### The problem
Restate every line of the data word for word, except for the images.

### Data excerpt
= Beginning of Section =

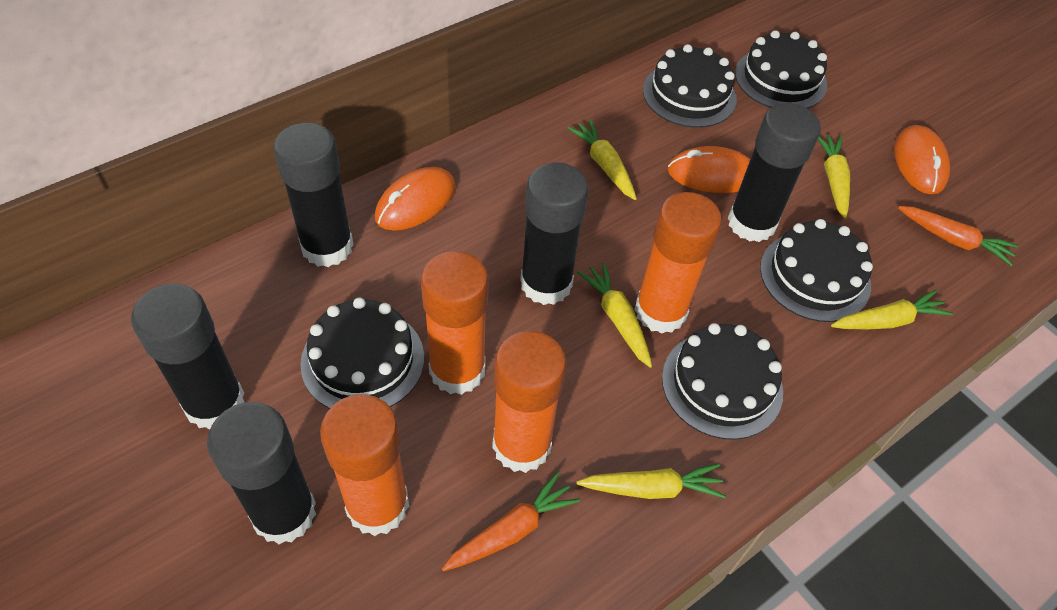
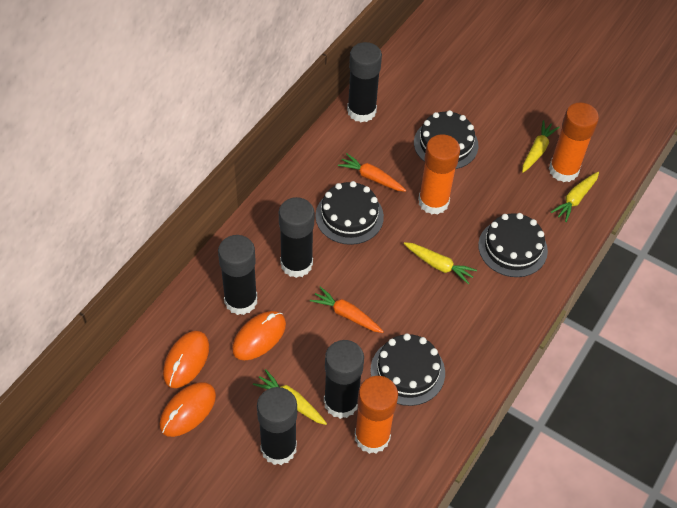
black cake: 5 -> 4
orange glue stick: 4 -> 3
yellow carrot: 5 -> 4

= End of Section =

### Response to the task
black cake: 5 -> 4
orange glue stick: 4 -> 3
yellow carrot: 5 -> 4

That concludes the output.